Exercise aim »
From the first line to the last, please print the entries exactly, omitting pictures.

[Edit difference data]
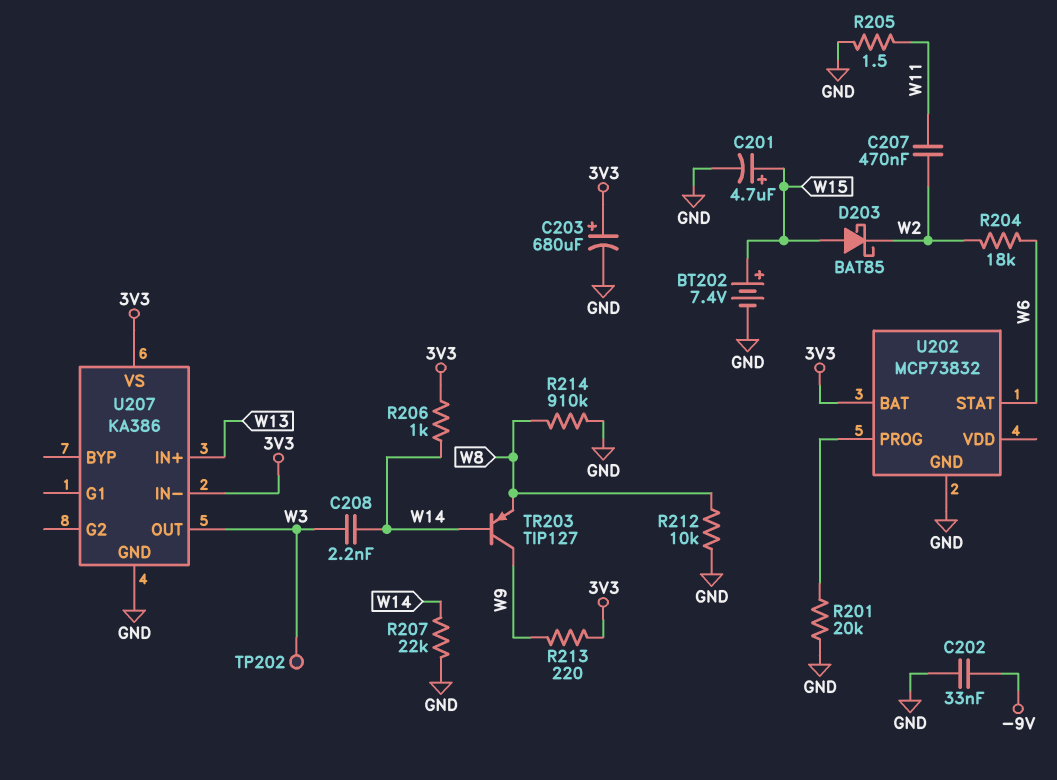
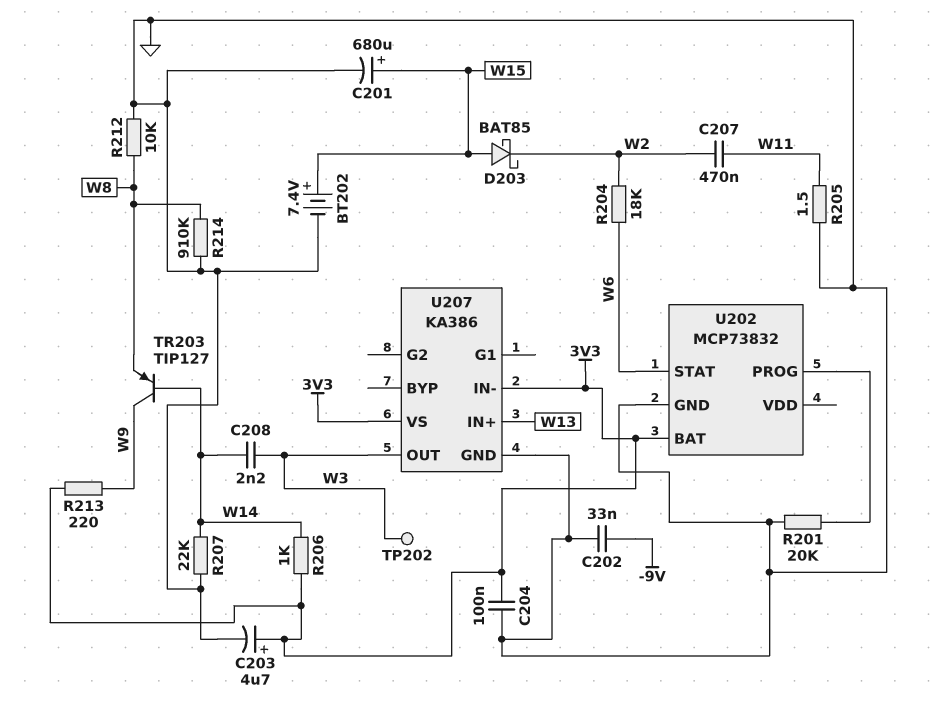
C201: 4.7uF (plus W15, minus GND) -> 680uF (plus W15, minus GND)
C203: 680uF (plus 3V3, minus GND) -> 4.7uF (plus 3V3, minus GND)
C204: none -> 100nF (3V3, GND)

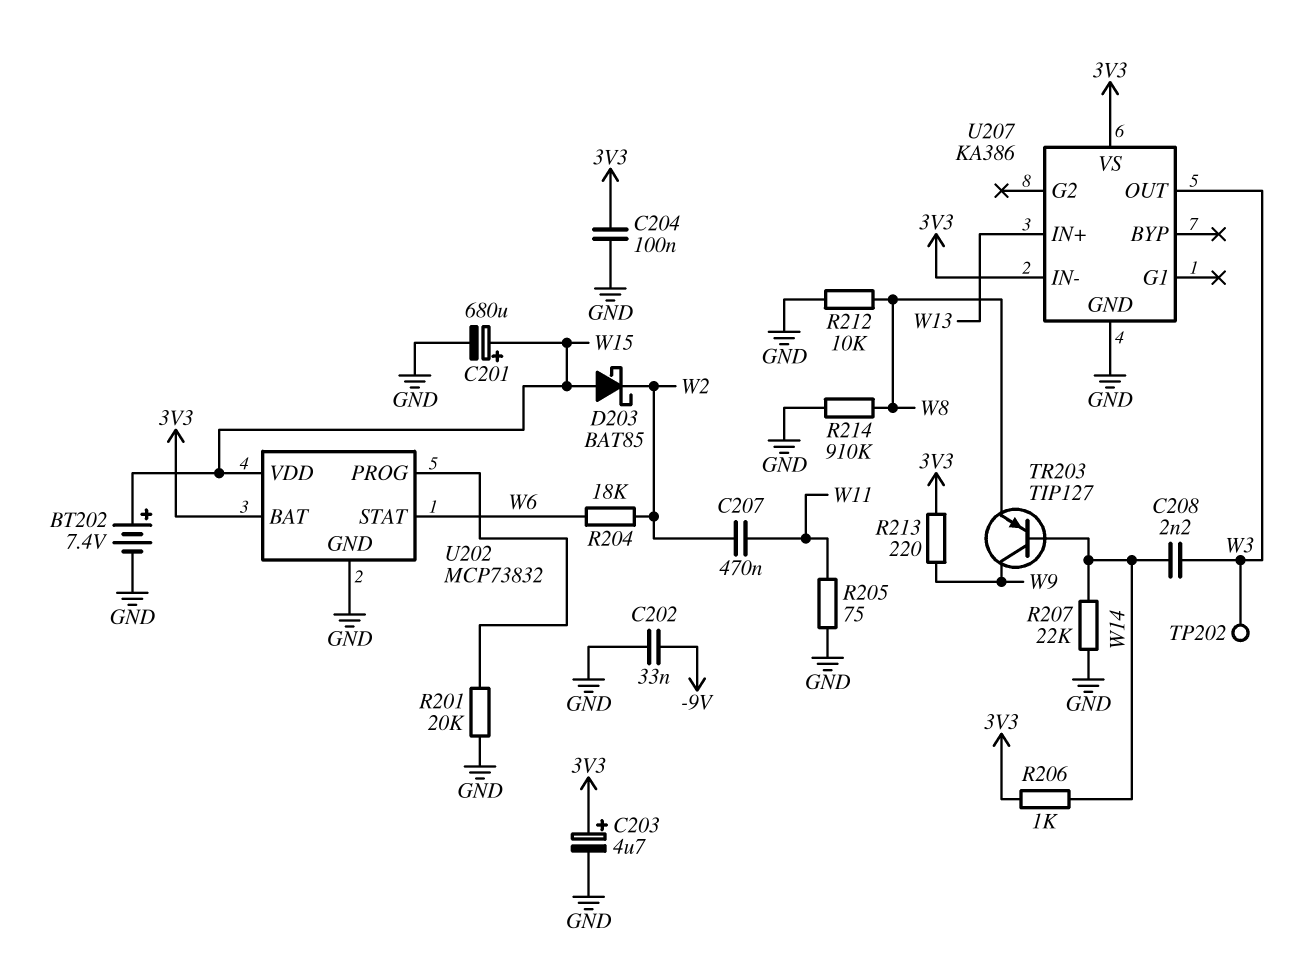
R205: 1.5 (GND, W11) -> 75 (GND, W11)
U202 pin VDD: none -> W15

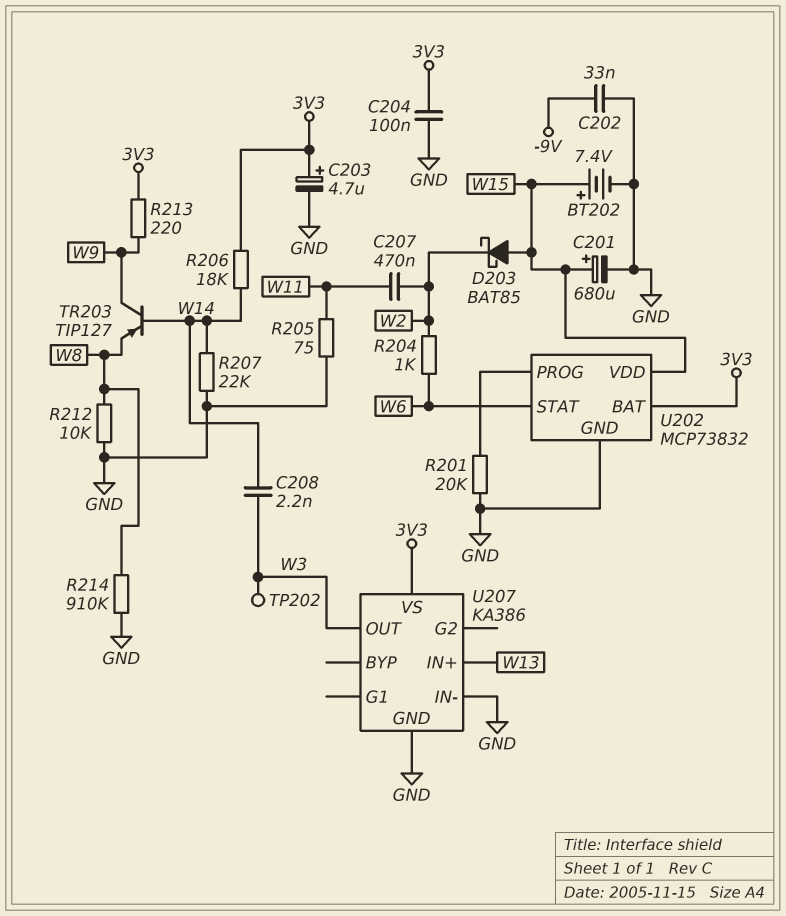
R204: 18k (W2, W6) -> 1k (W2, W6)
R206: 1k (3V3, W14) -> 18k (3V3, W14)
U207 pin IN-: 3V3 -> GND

Written solution »
C201: 4.7uF (plus W15, minus GND) -> 680uF (plus W15, minus GND)
C203: 680uF (plus 3V3, minus GND) -> 4.7uF (plus 3V3, minus GND)
C204: none -> 100nF (3V3, GND)

R205: 1.5 (GND, W11) -> 75 (GND, W11)
U202 pin VDD: none -> W15

R204: 18k (W2, W6) -> 1k (W2, W6)
R206: 1k (3V3, W14) -> 18k (3V3, W14)
U207 pin IN-: 3V3 -> GND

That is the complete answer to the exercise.